Prompt
Reproduce the lines of the records between the line holding "pink line: moved 2 px left, 1 px up" and the line holding "orange star: rotated 24 degrees clockwise", inclusive, and leave out the pictures.

Material for this exercise

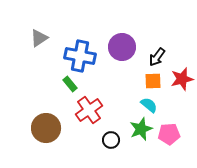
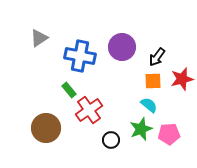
green rectangle: moved 1 px left, 6 px down
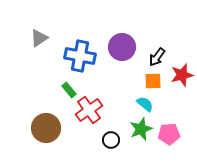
red star: moved 4 px up
cyan semicircle: moved 4 px left, 1 px up
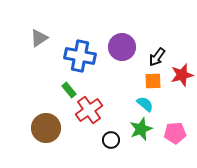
pink pentagon: moved 6 px right, 1 px up
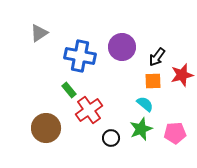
gray triangle: moved 5 px up
black circle: moved 2 px up
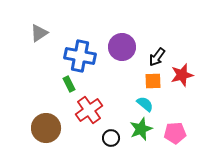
green rectangle: moved 6 px up; rotated 14 degrees clockwise
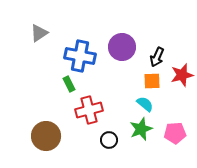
black arrow: rotated 12 degrees counterclockwise
orange square: moved 1 px left
red cross: rotated 20 degrees clockwise
brown circle: moved 8 px down
black circle: moved 2 px left, 2 px down
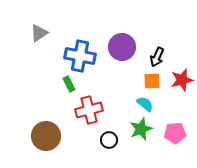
red star: moved 5 px down
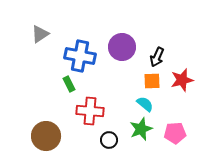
gray triangle: moved 1 px right, 1 px down
red cross: moved 1 px right, 1 px down; rotated 20 degrees clockwise
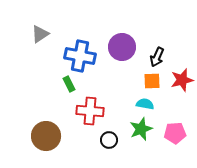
cyan semicircle: rotated 30 degrees counterclockwise
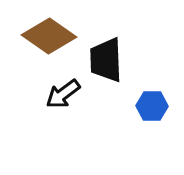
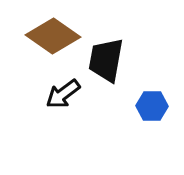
brown diamond: moved 4 px right
black trapezoid: rotated 12 degrees clockwise
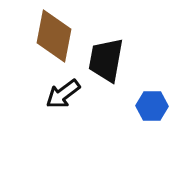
brown diamond: moved 1 px right; rotated 66 degrees clockwise
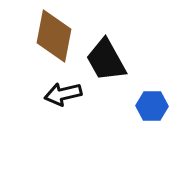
black trapezoid: rotated 39 degrees counterclockwise
black arrow: rotated 24 degrees clockwise
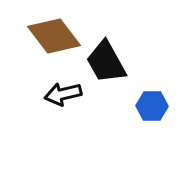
brown diamond: rotated 48 degrees counterclockwise
black trapezoid: moved 2 px down
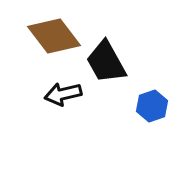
blue hexagon: rotated 20 degrees counterclockwise
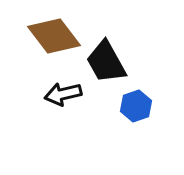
blue hexagon: moved 16 px left
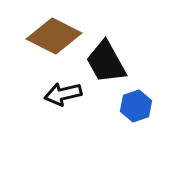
brown diamond: rotated 26 degrees counterclockwise
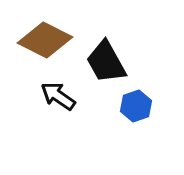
brown diamond: moved 9 px left, 4 px down
black arrow: moved 5 px left, 2 px down; rotated 48 degrees clockwise
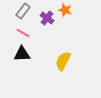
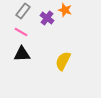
pink line: moved 2 px left, 1 px up
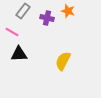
orange star: moved 3 px right, 1 px down
purple cross: rotated 24 degrees counterclockwise
pink line: moved 9 px left
black triangle: moved 3 px left
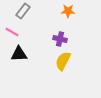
orange star: rotated 16 degrees counterclockwise
purple cross: moved 13 px right, 21 px down
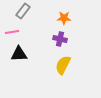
orange star: moved 4 px left, 7 px down
pink line: rotated 40 degrees counterclockwise
yellow semicircle: moved 4 px down
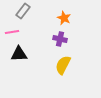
orange star: rotated 24 degrees clockwise
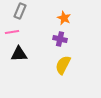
gray rectangle: moved 3 px left; rotated 14 degrees counterclockwise
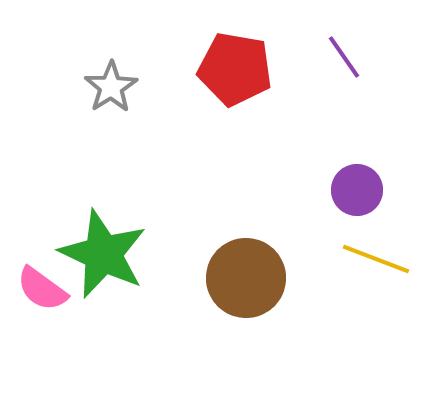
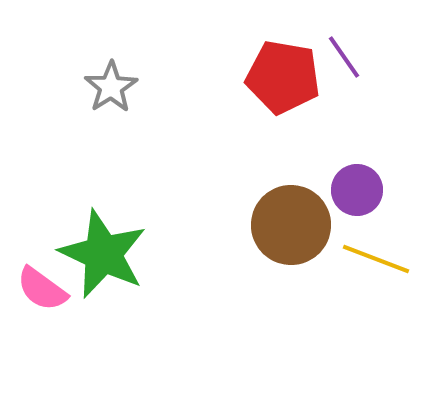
red pentagon: moved 48 px right, 8 px down
brown circle: moved 45 px right, 53 px up
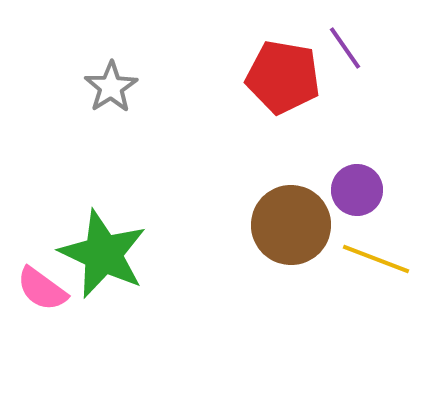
purple line: moved 1 px right, 9 px up
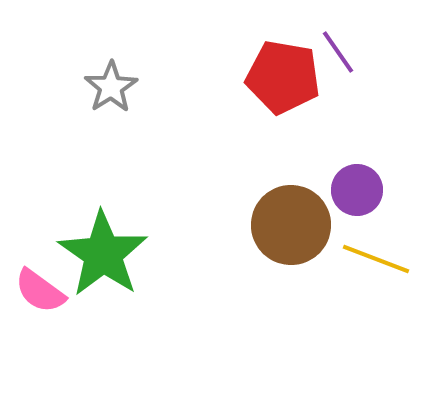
purple line: moved 7 px left, 4 px down
green star: rotated 10 degrees clockwise
pink semicircle: moved 2 px left, 2 px down
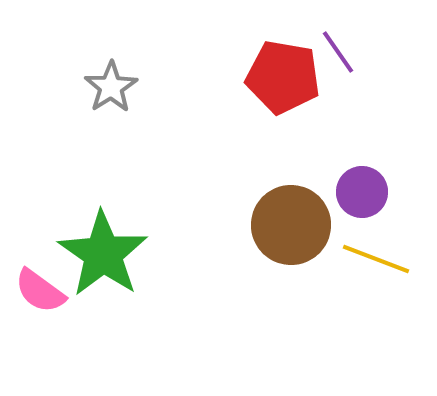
purple circle: moved 5 px right, 2 px down
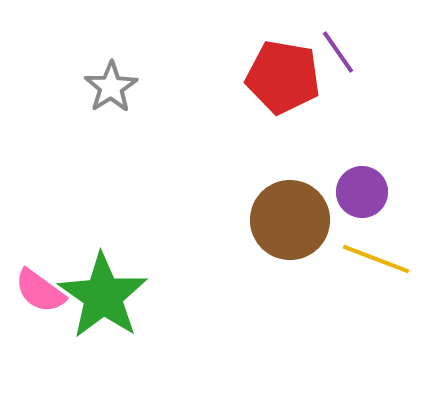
brown circle: moved 1 px left, 5 px up
green star: moved 42 px down
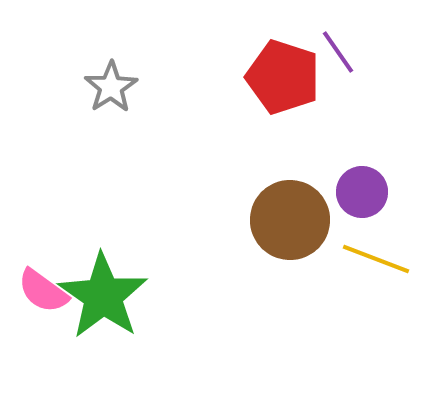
red pentagon: rotated 8 degrees clockwise
pink semicircle: moved 3 px right
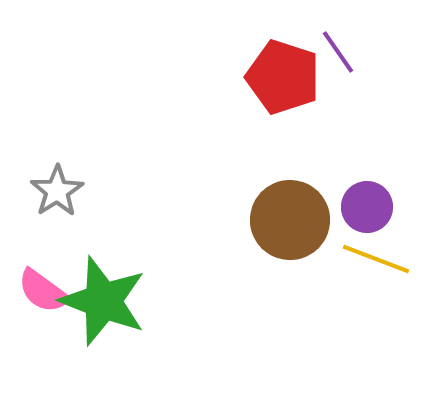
gray star: moved 54 px left, 104 px down
purple circle: moved 5 px right, 15 px down
green star: moved 5 px down; rotated 14 degrees counterclockwise
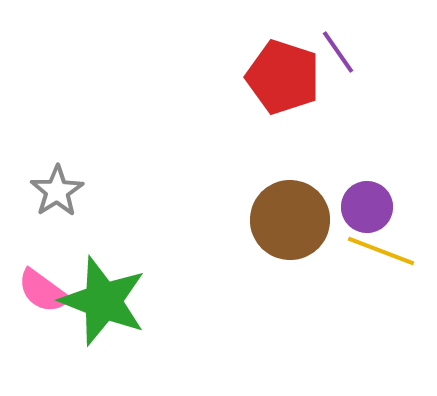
yellow line: moved 5 px right, 8 px up
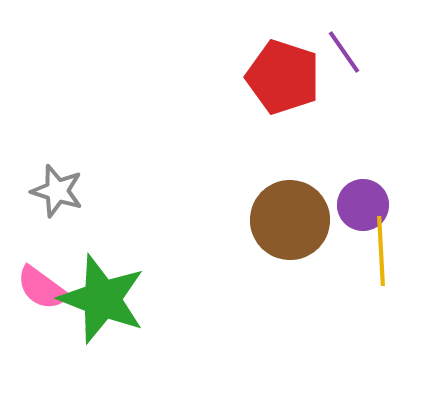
purple line: moved 6 px right
gray star: rotated 22 degrees counterclockwise
purple circle: moved 4 px left, 2 px up
yellow line: rotated 66 degrees clockwise
pink semicircle: moved 1 px left, 3 px up
green star: moved 1 px left, 2 px up
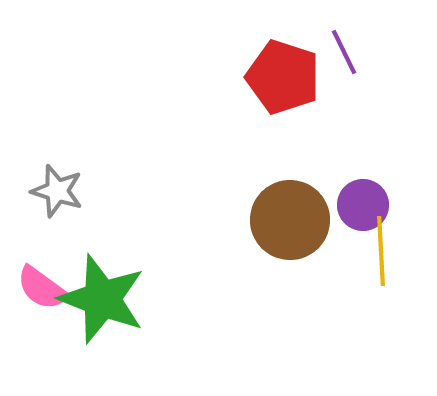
purple line: rotated 9 degrees clockwise
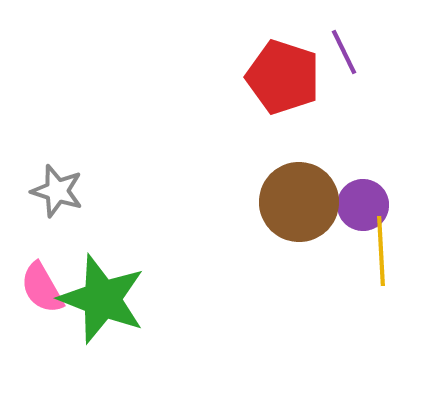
brown circle: moved 9 px right, 18 px up
pink semicircle: rotated 24 degrees clockwise
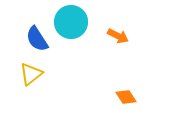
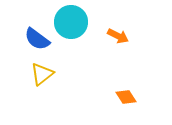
blue semicircle: rotated 20 degrees counterclockwise
yellow triangle: moved 11 px right
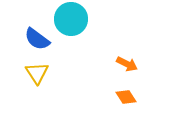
cyan circle: moved 3 px up
orange arrow: moved 9 px right, 28 px down
yellow triangle: moved 5 px left, 1 px up; rotated 25 degrees counterclockwise
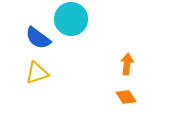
blue semicircle: moved 1 px right, 1 px up
orange arrow: rotated 110 degrees counterclockwise
yellow triangle: rotated 45 degrees clockwise
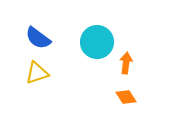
cyan circle: moved 26 px right, 23 px down
orange arrow: moved 1 px left, 1 px up
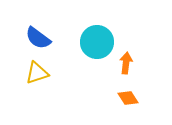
orange diamond: moved 2 px right, 1 px down
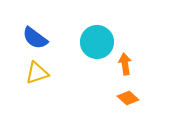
blue semicircle: moved 3 px left
orange arrow: moved 1 px left, 1 px down; rotated 15 degrees counterclockwise
orange diamond: rotated 15 degrees counterclockwise
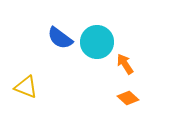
blue semicircle: moved 25 px right
orange arrow: rotated 25 degrees counterclockwise
yellow triangle: moved 11 px left, 14 px down; rotated 40 degrees clockwise
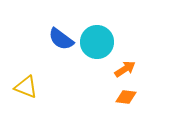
blue semicircle: moved 1 px right, 1 px down
orange arrow: moved 5 px down; rotated 90 degrees clockwise
orange diamond: moved 2 px left, 1 px up; rotated 35 degrees counterclockwise
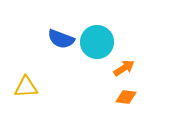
blue semicircle: rotated 16 degrees counterclockwise
orange arrow: moved 1 px left, 1 px up
yellow triangle: rotated 25 degrees counterclockwise
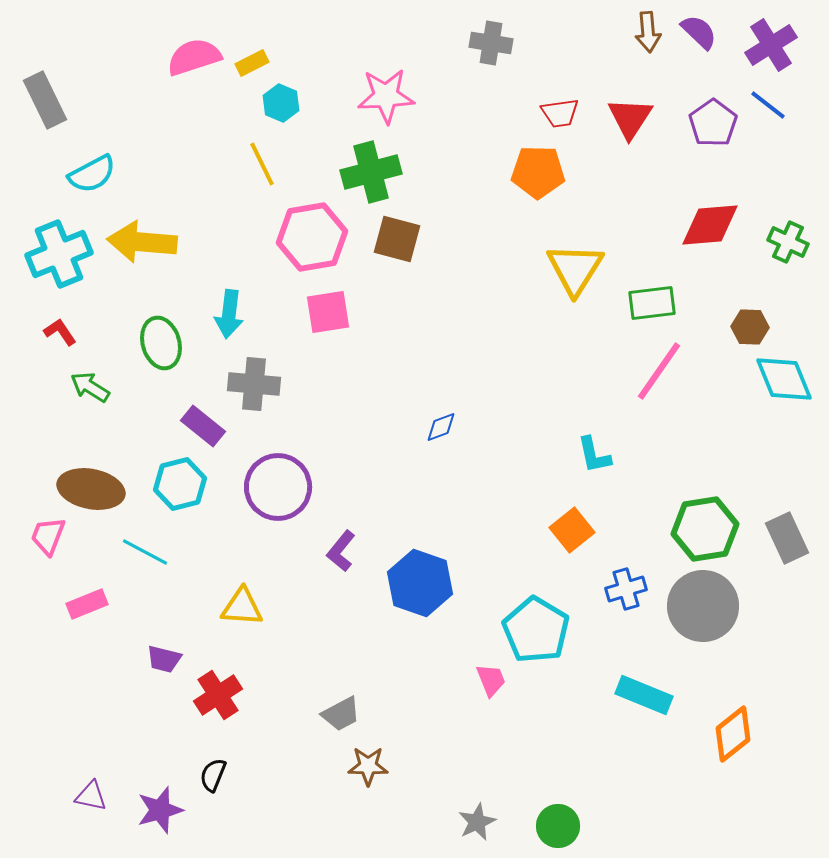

Solution to the exercise
pink line: moved 2 px left, 1 px up
orange star: moved 3 px right, 1 px down
purple cross: rotated 24 degrees counterclockwise
pink line: moved 9 px left
black triangle: moved 3 px left
orange star: rotated 16 degrees counterclockwise
purple cross: moved 13 px right, 21 px down
orange star: moved 4 px left, 7 px down
pink line: rotated 40 degrees counterclockwise
yellow semicircle: moved 4 px down
orange star: rotated 24 degrees clockwise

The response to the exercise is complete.